**What is being asked**
Your answer should be the exact lines of the data below from the one containing "camera: 155 degrees right, 5 degrees up" through the one containing "camera: 60 degrees left, 15 degrees up"; please include nothing else.

**Given records**
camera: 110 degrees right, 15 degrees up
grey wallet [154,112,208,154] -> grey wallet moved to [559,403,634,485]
==
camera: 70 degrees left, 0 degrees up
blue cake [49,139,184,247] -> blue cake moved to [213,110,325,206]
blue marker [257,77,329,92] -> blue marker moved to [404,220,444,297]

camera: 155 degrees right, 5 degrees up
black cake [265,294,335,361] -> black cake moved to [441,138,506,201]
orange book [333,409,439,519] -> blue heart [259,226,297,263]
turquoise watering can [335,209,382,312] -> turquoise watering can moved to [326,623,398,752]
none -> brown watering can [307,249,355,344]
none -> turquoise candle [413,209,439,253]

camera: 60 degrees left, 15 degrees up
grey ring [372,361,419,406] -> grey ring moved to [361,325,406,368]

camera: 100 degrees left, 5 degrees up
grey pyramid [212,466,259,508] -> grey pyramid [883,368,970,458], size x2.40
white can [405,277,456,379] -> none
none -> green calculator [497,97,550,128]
==
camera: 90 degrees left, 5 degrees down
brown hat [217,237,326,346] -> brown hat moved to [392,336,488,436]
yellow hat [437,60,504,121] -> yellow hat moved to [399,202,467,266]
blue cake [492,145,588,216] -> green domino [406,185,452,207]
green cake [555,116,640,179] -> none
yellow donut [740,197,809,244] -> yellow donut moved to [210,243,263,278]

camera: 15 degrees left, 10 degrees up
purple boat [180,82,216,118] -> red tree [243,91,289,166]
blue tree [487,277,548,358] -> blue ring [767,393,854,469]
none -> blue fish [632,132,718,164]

**Answer**
camera: 155 degrees right, 5 degrees up
black cake [265,294,335,361] -> black cake moved to [441,138,506,201]
orange book [333,409,439,519] -> blue heart [259,226,297,263]
turquoise watering can [335,209,382,312] -> turquoise watering can moved to [326,623,398,752]
none -> brown watering can [307,249,355,344]
none -> turquoise candle [413,209,439,253]

camera: 60 degrees left, 15 degrees up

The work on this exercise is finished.